┏━━

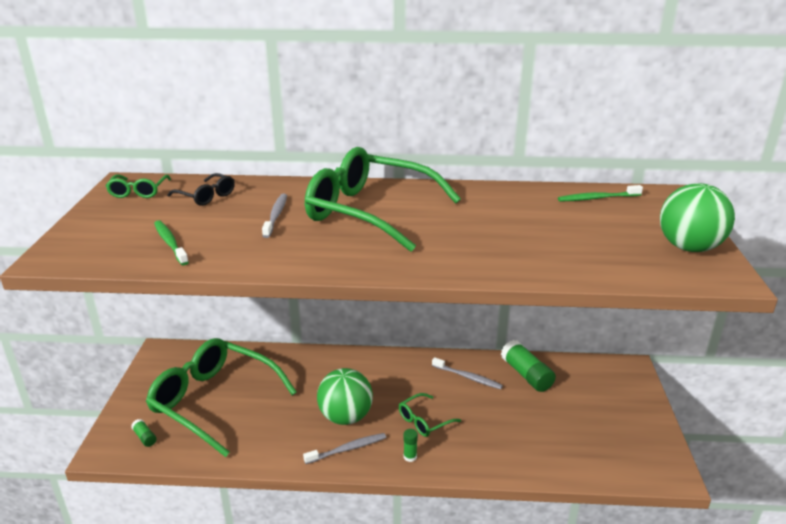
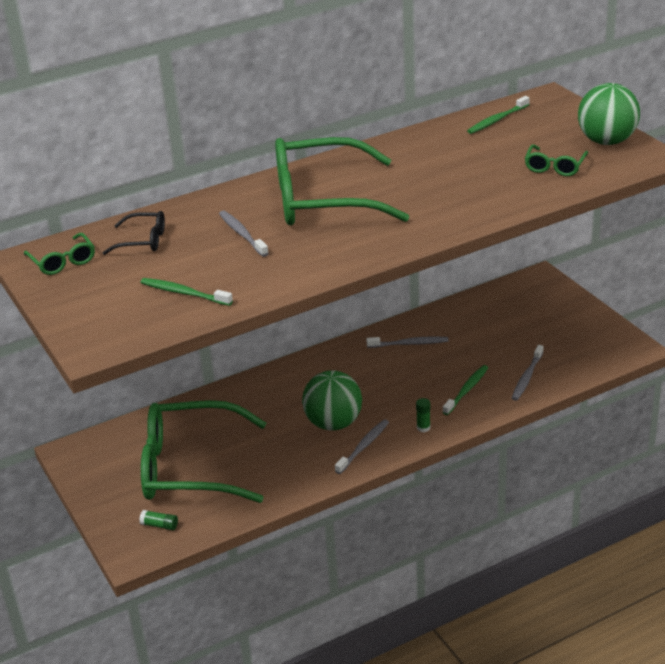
camera: 30 degrees left, 5 degrees up
green glasses [399,393,461,437] -> green glasses moved to [525,144,588,176]
green glue stick [501,340,556,392] -> none
none -> green toothbrush [443,365,488,415]
none -> grey toothbrush [512,345,544,401]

┗━━

Give back the listing word for word, minus its images.

• Final answer:
camera: 30 degrees left, 5 degrees up
green glasses [399,393,461,437] -> green glasses moved to [525,144,588,176]
green glue stick [501,340,556,392] -> none
none -> green toothbrush [443,365,488,415]
none -> grey toothbrush [512,345,544,401]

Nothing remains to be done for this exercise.